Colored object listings
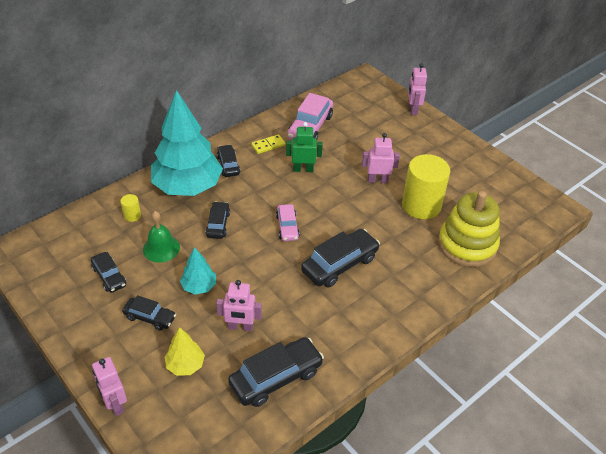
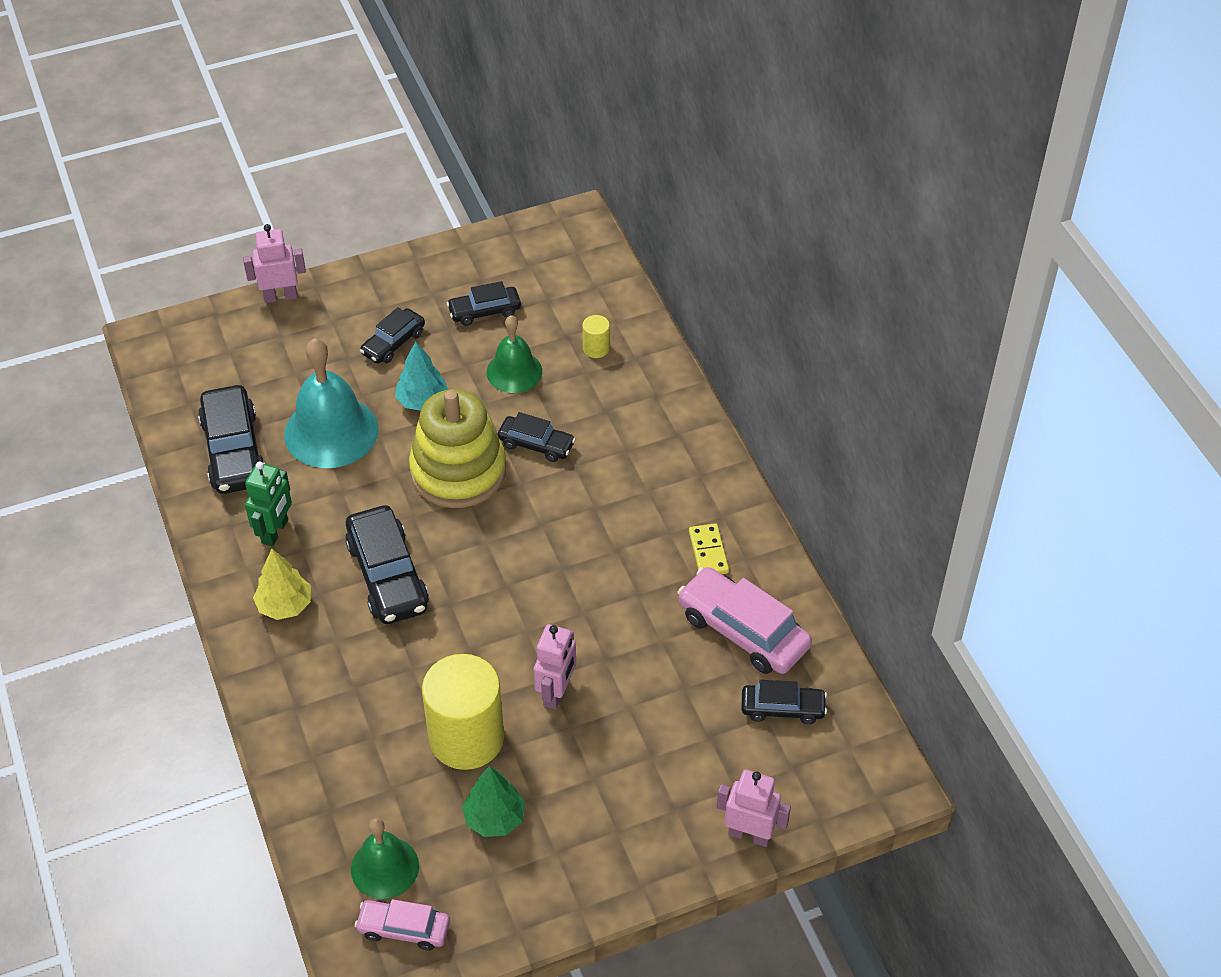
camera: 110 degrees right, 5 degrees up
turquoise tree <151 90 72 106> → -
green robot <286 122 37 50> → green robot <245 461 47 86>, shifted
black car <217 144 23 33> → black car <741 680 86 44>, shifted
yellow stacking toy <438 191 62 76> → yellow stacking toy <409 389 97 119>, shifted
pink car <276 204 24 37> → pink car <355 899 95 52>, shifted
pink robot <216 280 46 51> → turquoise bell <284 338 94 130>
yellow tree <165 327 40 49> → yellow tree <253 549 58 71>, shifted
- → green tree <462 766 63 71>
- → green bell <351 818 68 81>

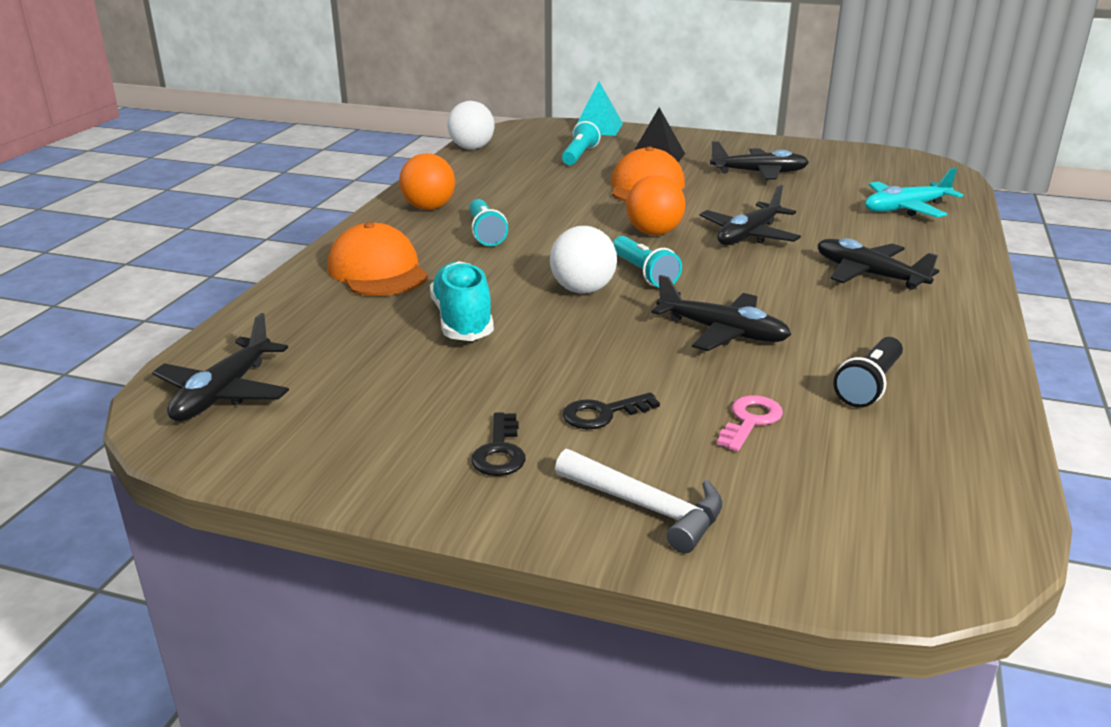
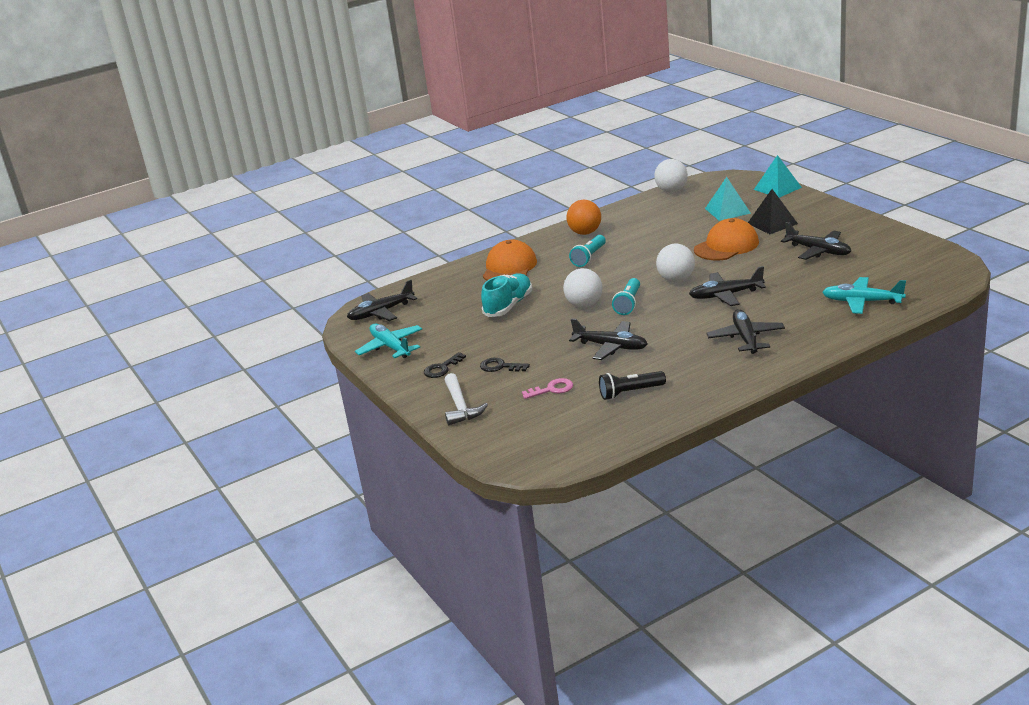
camera: 45 degrees right, 0 degrees up
turquoise flashlight <562 120 39 45> → turquoise pyramid <705 177 46 44>
orange ball <626 175 59 60> → white ball <656 244 39 38>
black plane <651 275 140 76> → black plane <569 318 78 42>, 45 degrees counterclockwise
- → turquoise plane <355 323 67 35>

**What the task requires**: Search the entries for the word "pink", then gather every line that has it.

**Response area**:
pink car <276 204 24 37> → pink car <355 899 95 52>, shifted
pink robot <216 280 46 51> → turquoise bell <284 338 94 130>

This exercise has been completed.